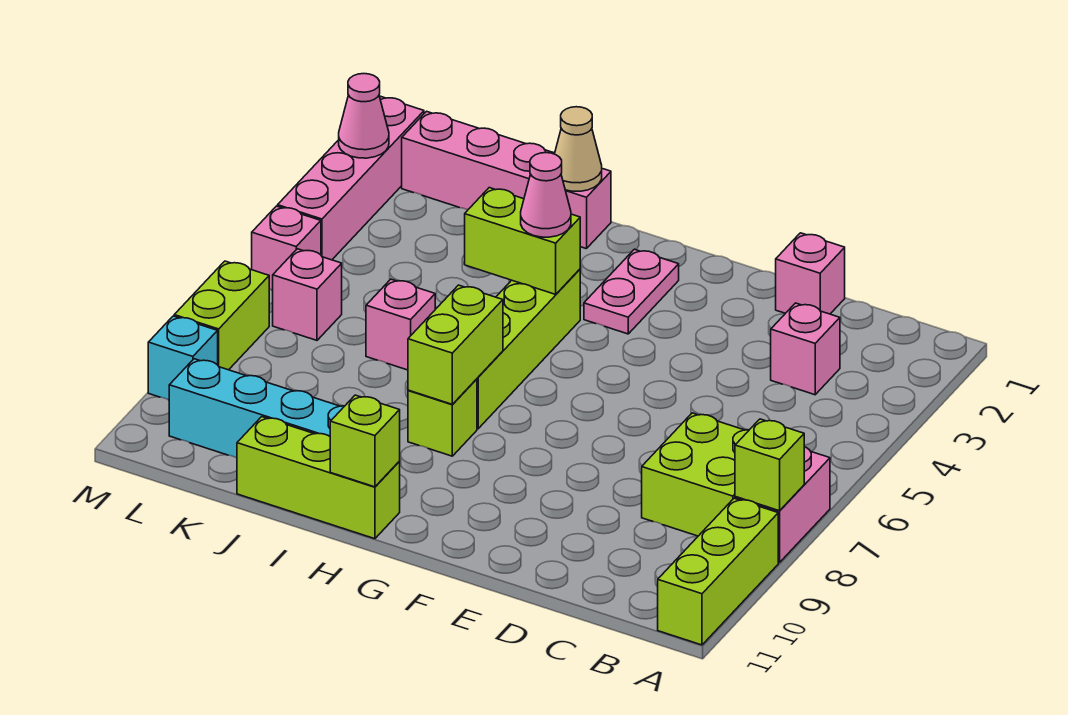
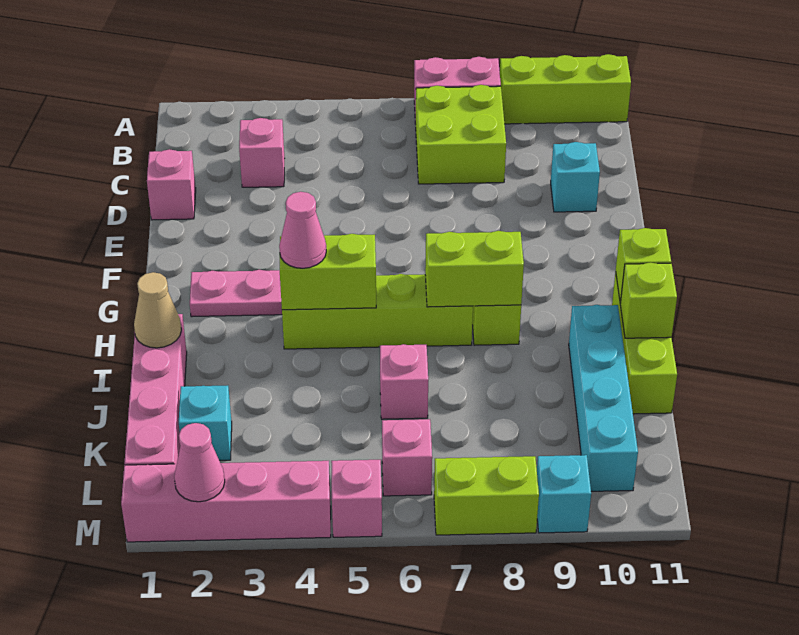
lime brick A8 level 2 -> lime brick I11 level 2
none -> cyan brick D10 level 1
lime brick H4:I4 level 2 -> lime brick H4:H5 level 2
none -> cyan brick K2 level 1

****

* Problem to solve *
Retrieve each line of the data in which the word "lime" can be found.

* Solution to the exercise *
lime brick A8 level 2 -> lime brick I11 level 2
lime brick H4:I4 level 2 -> lime brick H4:H5 level 2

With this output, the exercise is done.